━━━━━ RECORDS FOR THIS EXERCISE
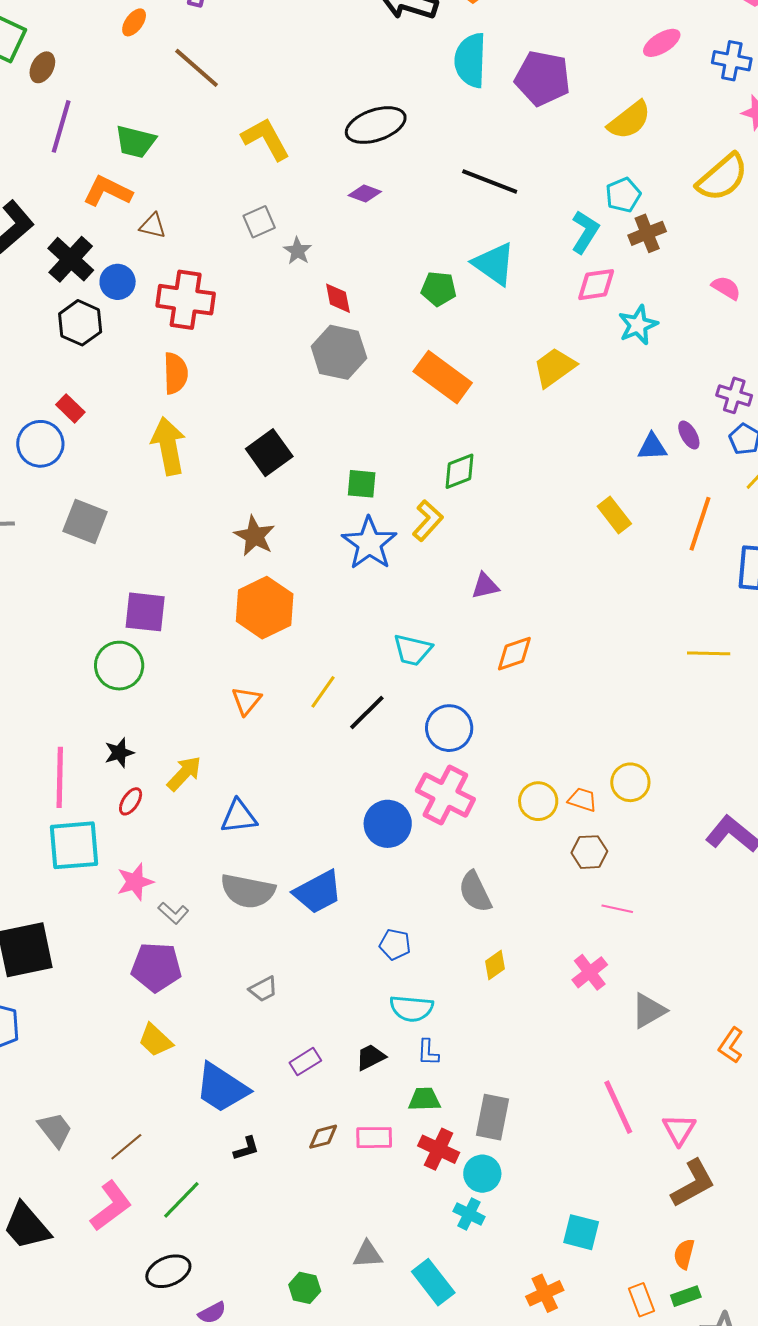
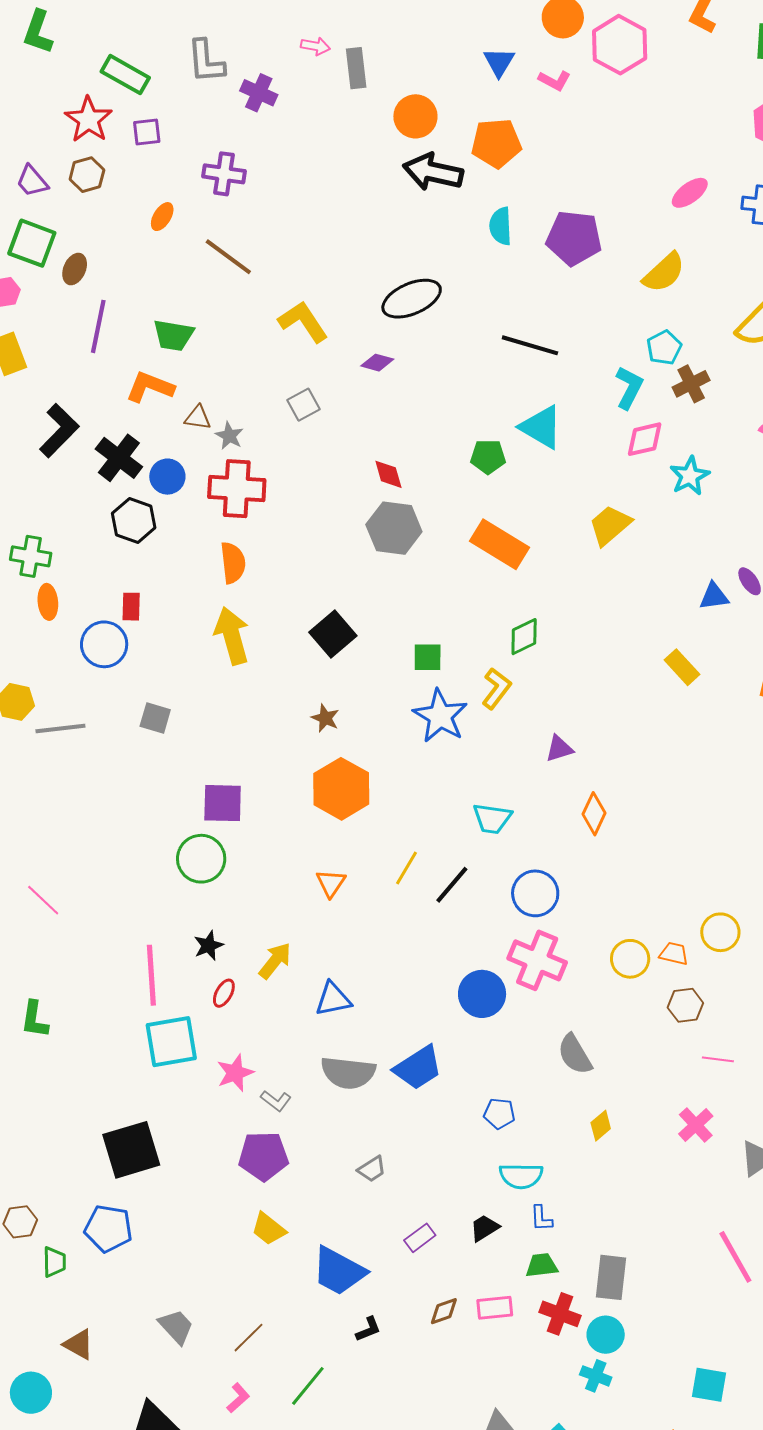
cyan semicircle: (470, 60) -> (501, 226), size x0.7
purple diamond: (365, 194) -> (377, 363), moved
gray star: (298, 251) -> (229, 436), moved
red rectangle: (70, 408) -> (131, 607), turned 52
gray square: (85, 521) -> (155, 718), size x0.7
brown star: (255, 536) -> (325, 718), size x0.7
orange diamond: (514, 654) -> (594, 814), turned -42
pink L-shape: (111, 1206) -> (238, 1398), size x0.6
━━━━━━━━━━
Within the records above, each line containing "star" is to be returned.

ANSWER FOR THE TASK:
gray star: (298, 251) -> (229, 436), moved
brown star: (255, 536) -> (325, 718), size x0.7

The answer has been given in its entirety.